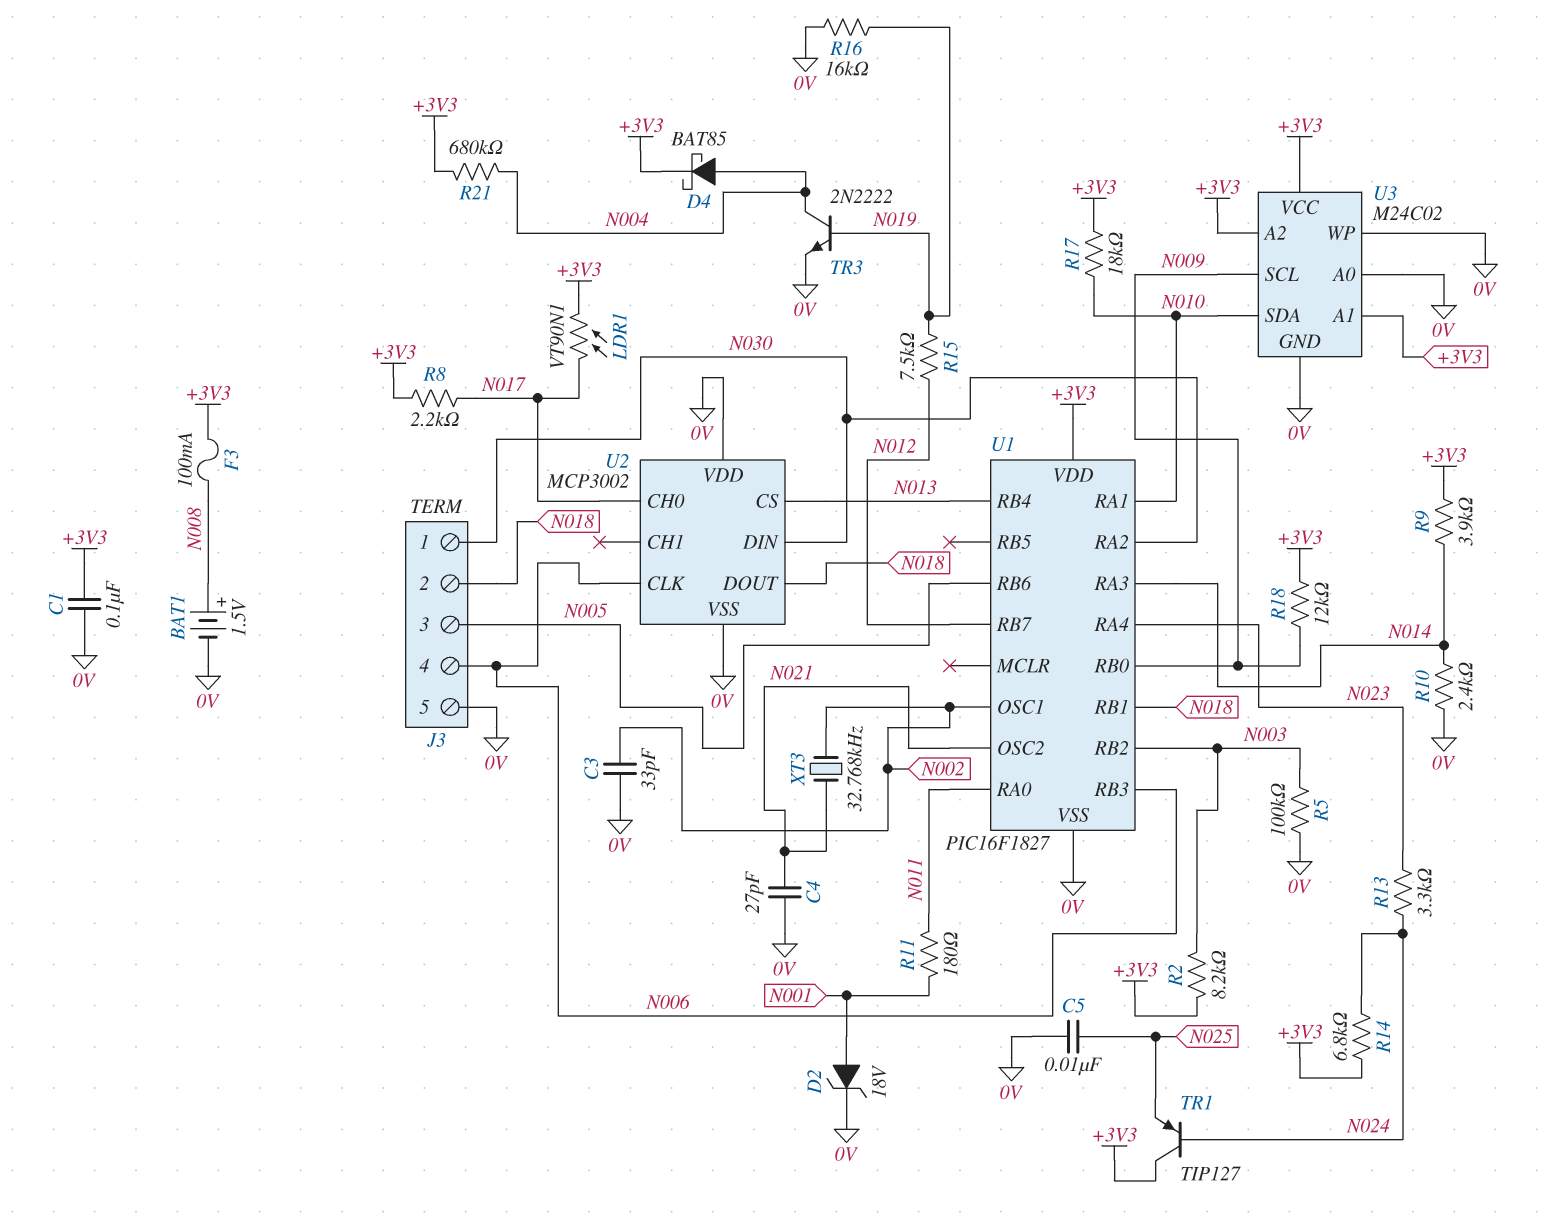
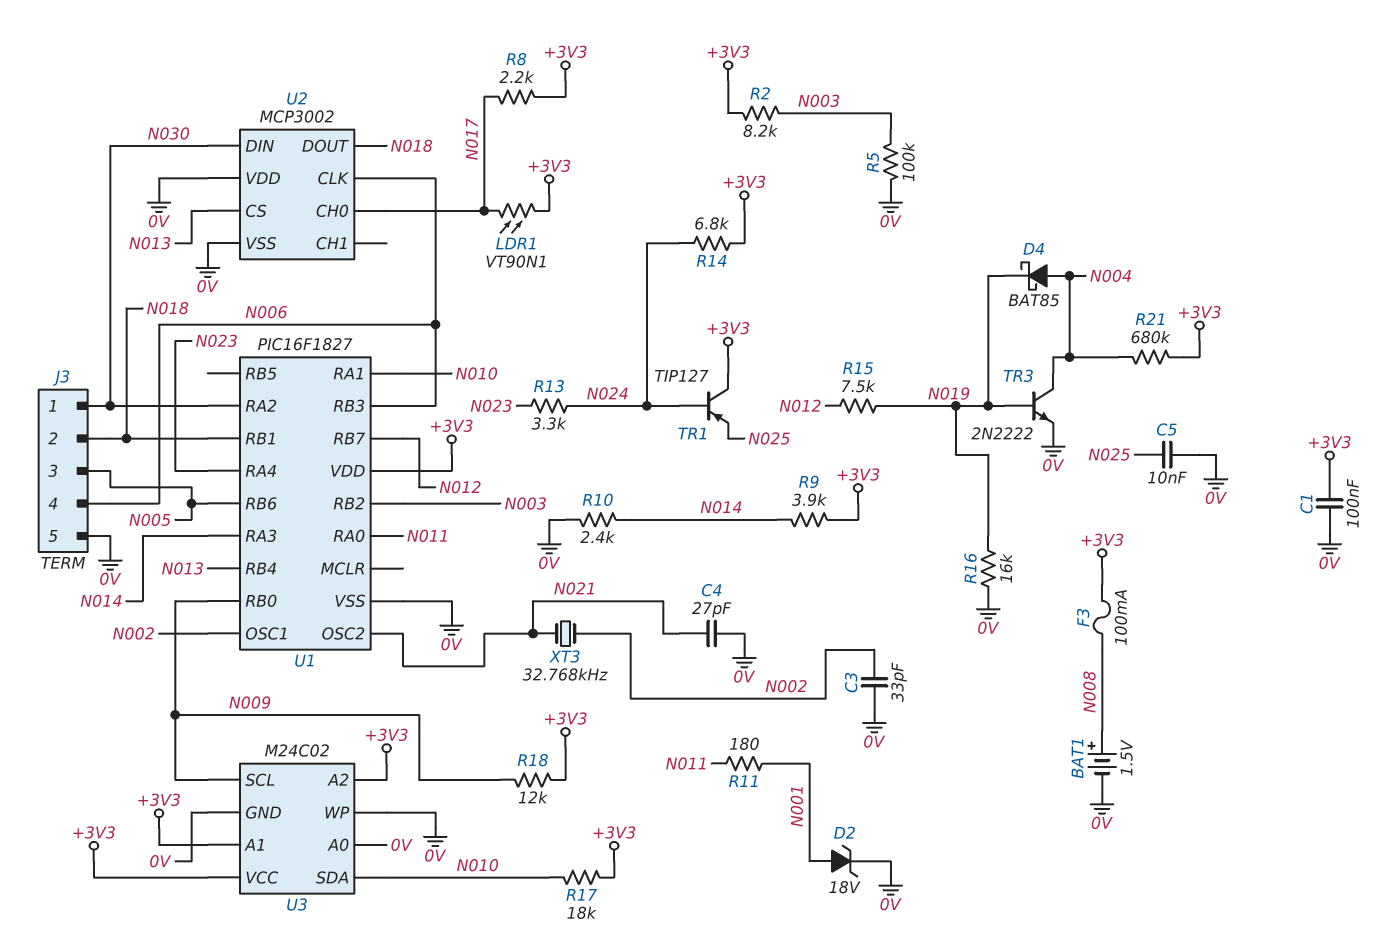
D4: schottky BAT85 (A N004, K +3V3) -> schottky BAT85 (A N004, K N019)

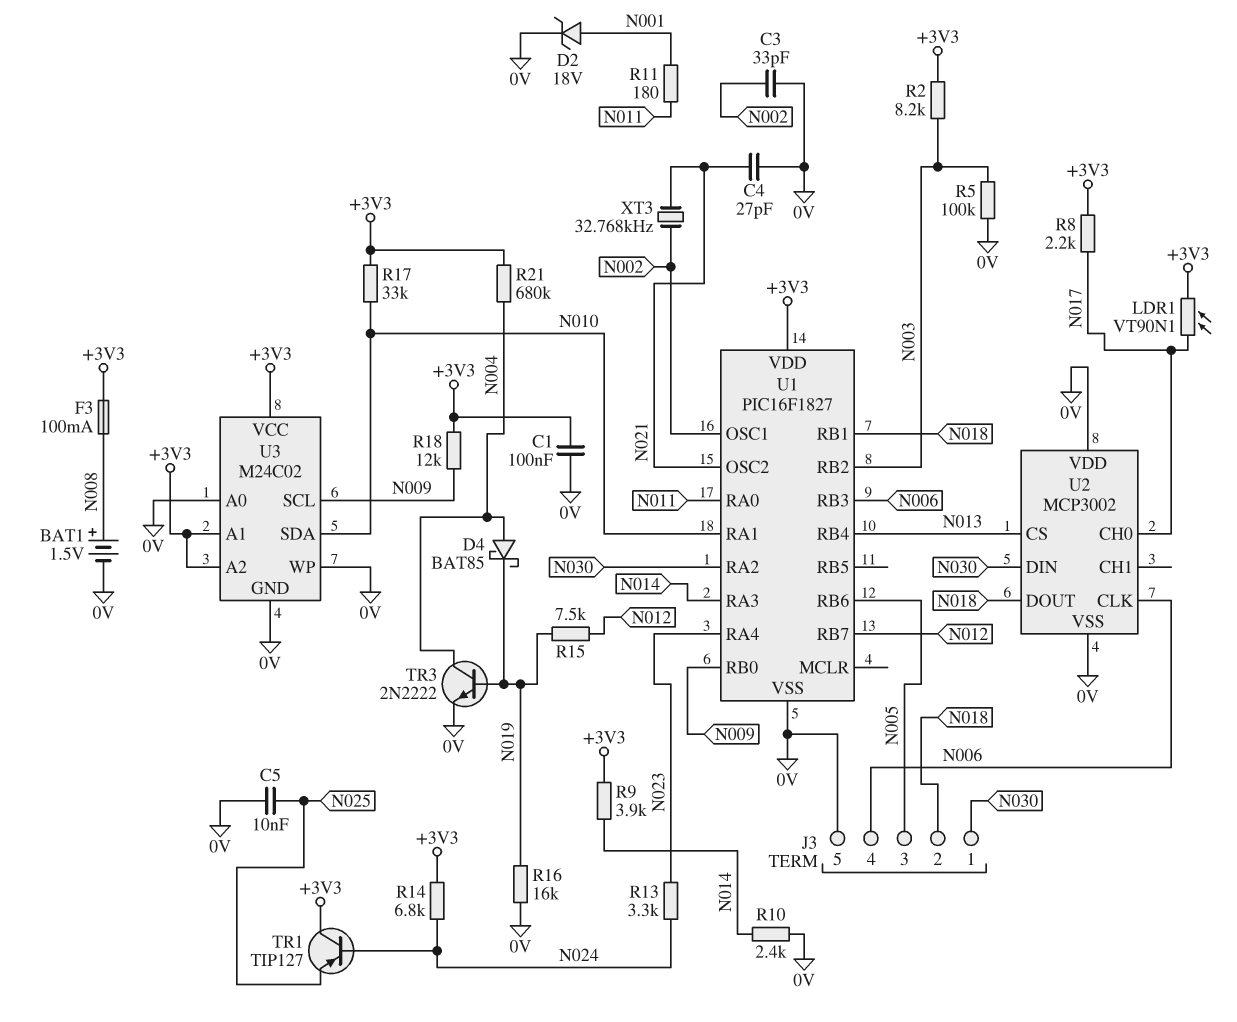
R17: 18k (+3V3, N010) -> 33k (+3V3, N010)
--
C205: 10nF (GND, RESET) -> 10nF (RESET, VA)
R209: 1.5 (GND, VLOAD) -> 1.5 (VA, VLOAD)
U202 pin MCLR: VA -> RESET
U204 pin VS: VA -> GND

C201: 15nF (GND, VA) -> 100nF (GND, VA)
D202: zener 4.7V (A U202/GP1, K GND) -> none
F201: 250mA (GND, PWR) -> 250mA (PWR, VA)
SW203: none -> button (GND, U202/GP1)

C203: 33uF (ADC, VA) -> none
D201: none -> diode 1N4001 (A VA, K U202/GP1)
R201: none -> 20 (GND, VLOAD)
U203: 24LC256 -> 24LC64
...
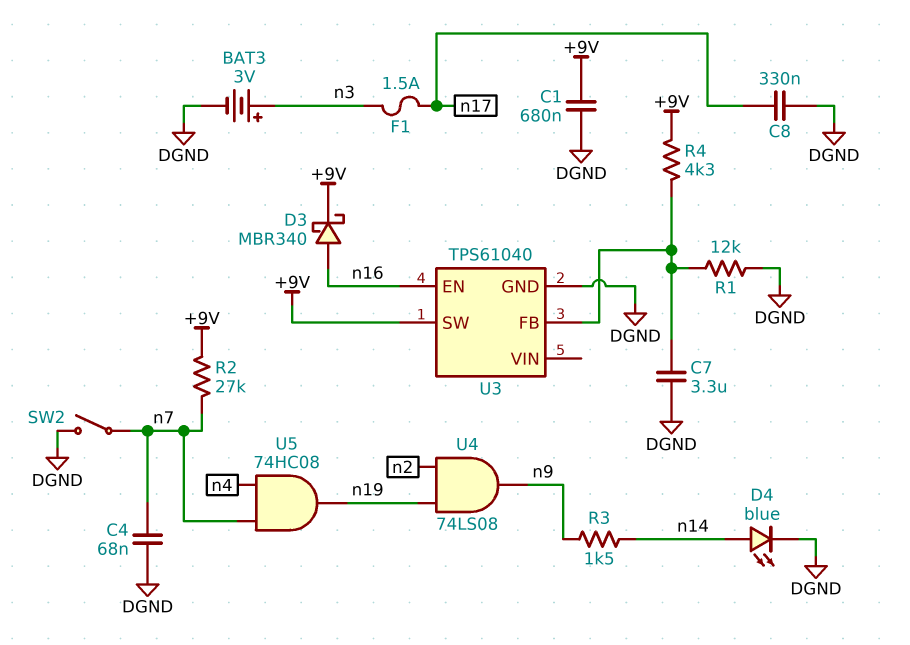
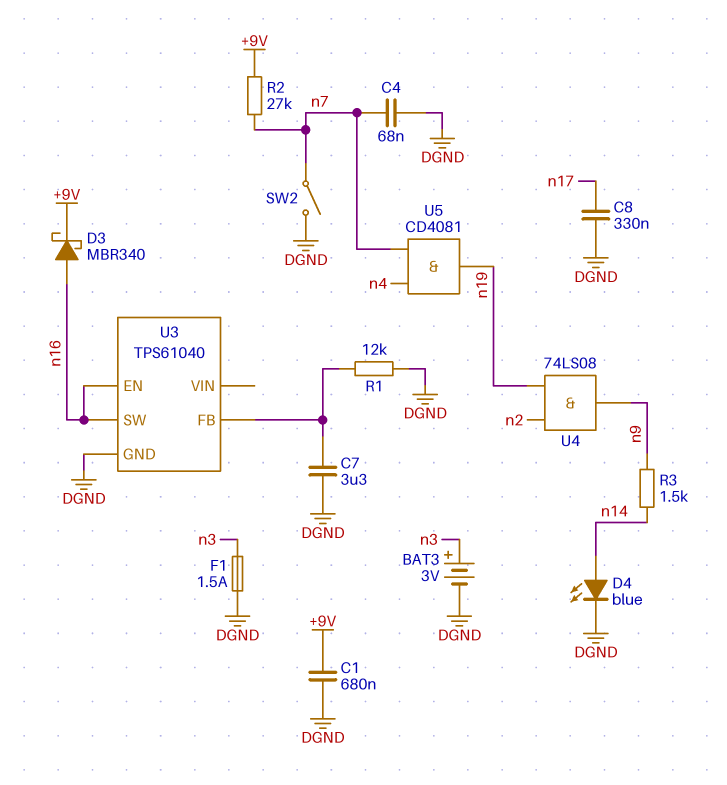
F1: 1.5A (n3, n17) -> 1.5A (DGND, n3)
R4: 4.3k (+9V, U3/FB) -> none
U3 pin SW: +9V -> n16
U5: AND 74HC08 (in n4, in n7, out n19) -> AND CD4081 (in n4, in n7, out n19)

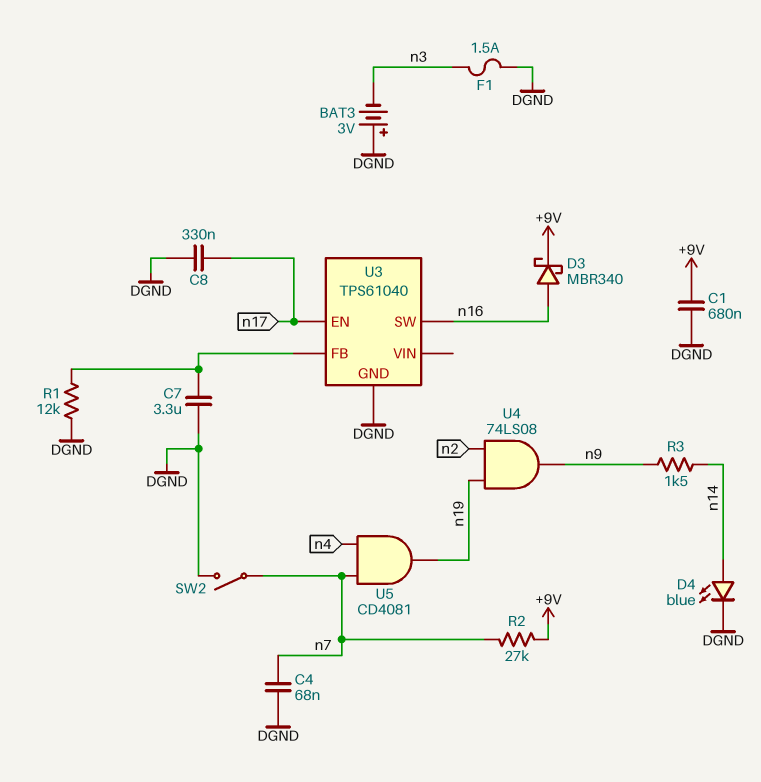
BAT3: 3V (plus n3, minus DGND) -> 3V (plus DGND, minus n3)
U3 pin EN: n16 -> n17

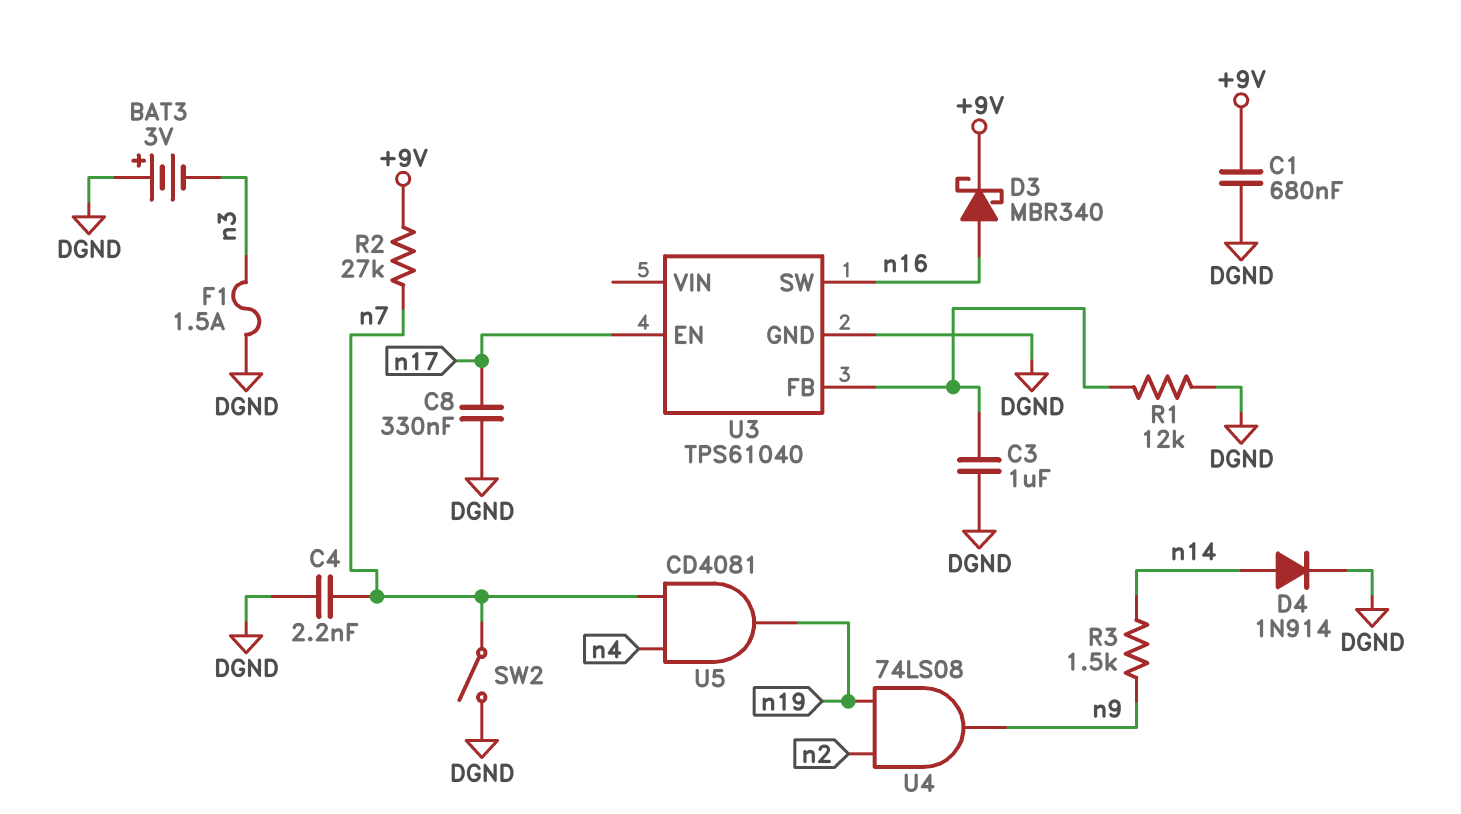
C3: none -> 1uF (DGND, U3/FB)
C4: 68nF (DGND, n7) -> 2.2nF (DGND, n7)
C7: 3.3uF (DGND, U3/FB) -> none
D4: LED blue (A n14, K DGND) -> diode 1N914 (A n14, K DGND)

Exercise brief –
In the listing, how many lines hold "VLOAD"? Answer with a bare number.

Answer –
2